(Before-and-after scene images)
■ ■ ■ ■ ■
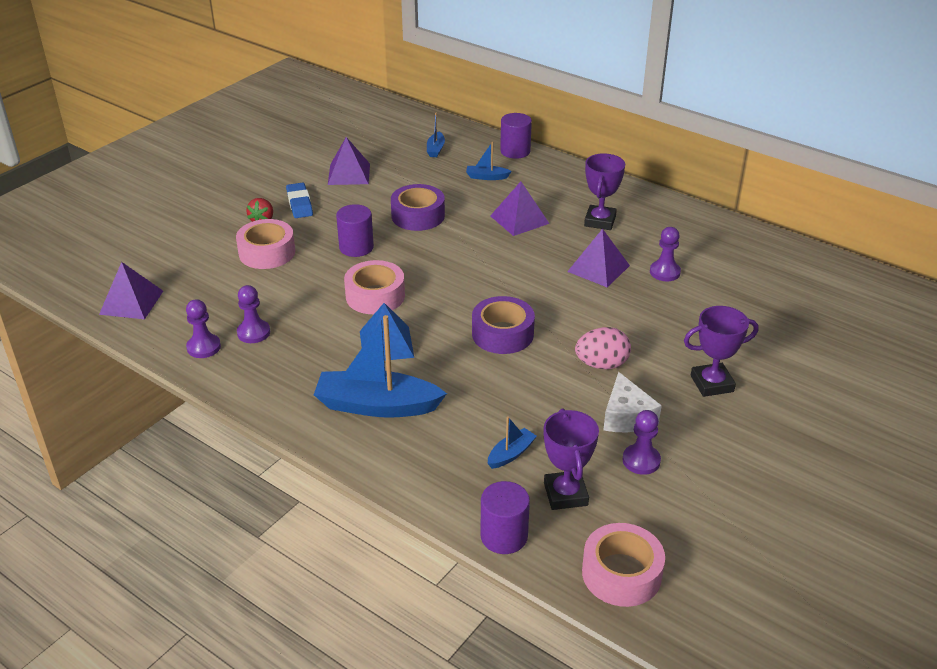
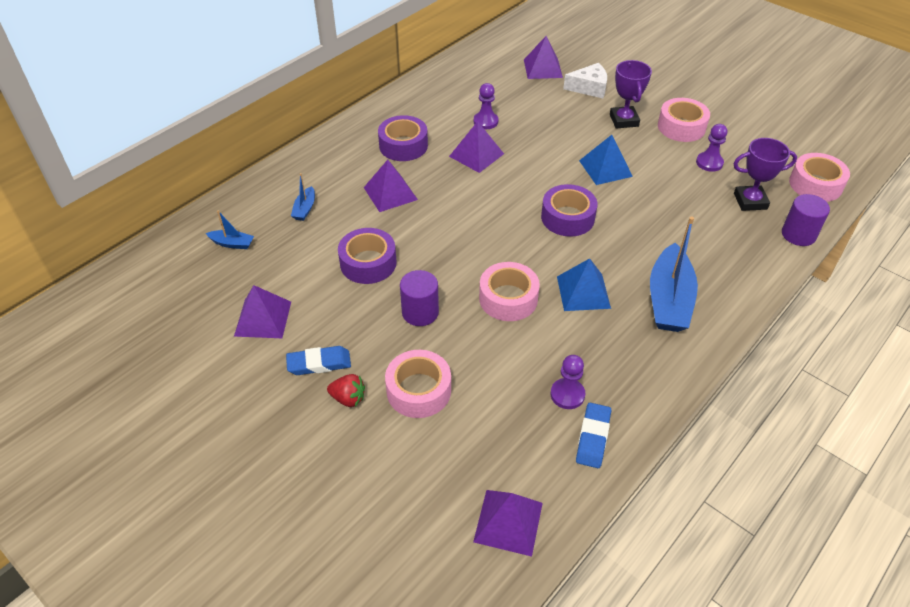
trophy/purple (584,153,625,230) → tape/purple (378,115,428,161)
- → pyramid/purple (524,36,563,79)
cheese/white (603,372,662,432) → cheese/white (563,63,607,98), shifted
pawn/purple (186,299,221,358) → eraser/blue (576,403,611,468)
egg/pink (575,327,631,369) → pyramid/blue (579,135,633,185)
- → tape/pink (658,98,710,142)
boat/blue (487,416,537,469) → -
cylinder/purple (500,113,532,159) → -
■ ■ ■ ■ ■
▸ **ACTION ITEM**
Could the data above be returned in full, exactly, with every image left out?

▸ **EXERCISE RESPONSE**
trophy/purple (584,153,625,230) → tape/purple (378,115,428,161)
- → pyramid/purple (524,36,563,79)
cheese/white (603,372,662,432) → cheese/white (563,63,607,98), shifted
pawn/purple (186,299,221,358) → eraser/blue (576,403,611,468)
egg/pink (575,327,631,369) → pyramid/blue (579,135,633,185)
- → tape/pink (658,98,710,142)
boat/blue (487,416,537,469) → -
cylinder/purple (500,113,532,159) → -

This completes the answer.